* _Assigned task_: Find the line that contains "D103: schottky SS14". Output it and every line after it to the end of the records, exactly as they appear.

* _Source material_:
- - - - - - -

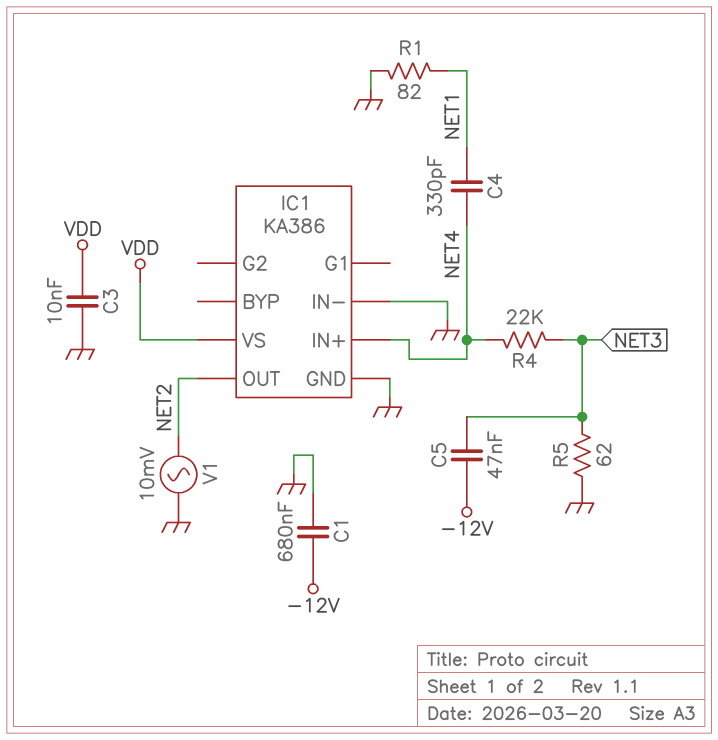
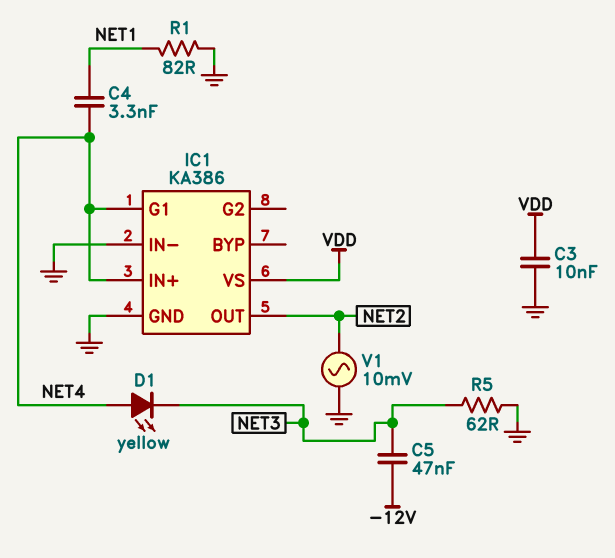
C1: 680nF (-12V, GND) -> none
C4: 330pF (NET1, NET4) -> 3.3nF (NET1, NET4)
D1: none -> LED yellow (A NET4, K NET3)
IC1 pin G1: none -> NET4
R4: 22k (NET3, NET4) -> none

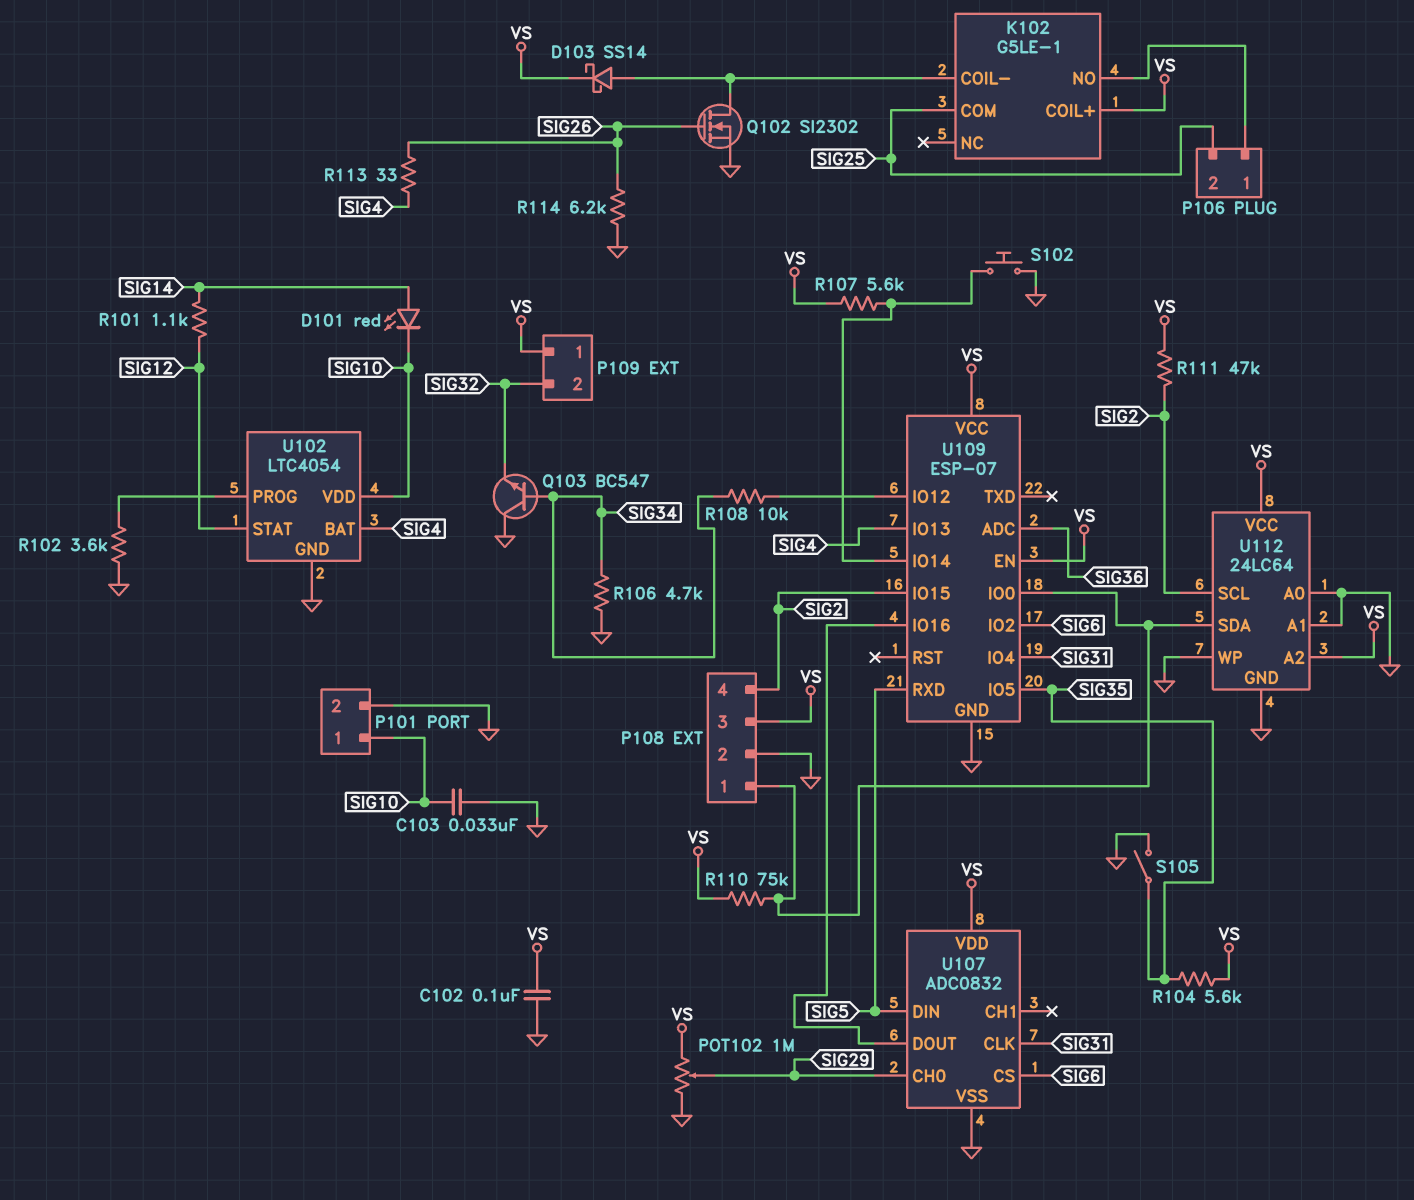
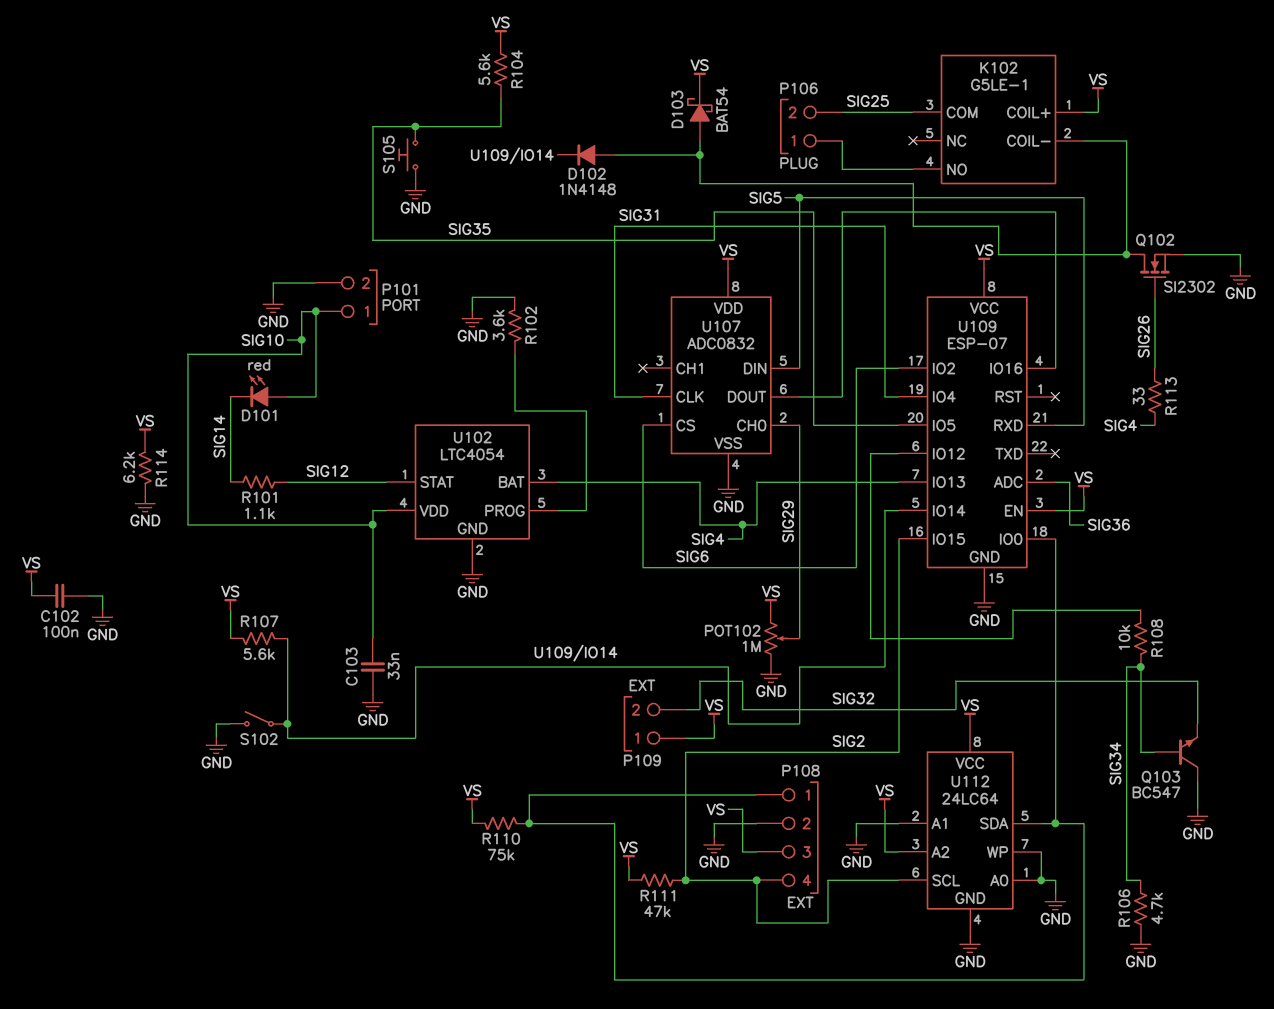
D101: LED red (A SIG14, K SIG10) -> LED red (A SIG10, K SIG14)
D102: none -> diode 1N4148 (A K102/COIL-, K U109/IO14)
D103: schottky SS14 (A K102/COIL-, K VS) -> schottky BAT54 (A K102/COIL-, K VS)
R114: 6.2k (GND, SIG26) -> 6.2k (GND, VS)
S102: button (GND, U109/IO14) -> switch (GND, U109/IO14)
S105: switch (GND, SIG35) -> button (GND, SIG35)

- - - - - - -

* _Solution below_:
D103: schottky SS14 (A K102/COIL-, K VS) -> schottky BAT54 (A K102/COIL-, K VS)
R114: 6.2k (GND, SIG26) -> 6.2k (GND, VS)
S102: button (GND, U109/IO14) -> switch (GND, U109/IO14)
S105: switch (GND, SIG35) -> button (GND, SIG35)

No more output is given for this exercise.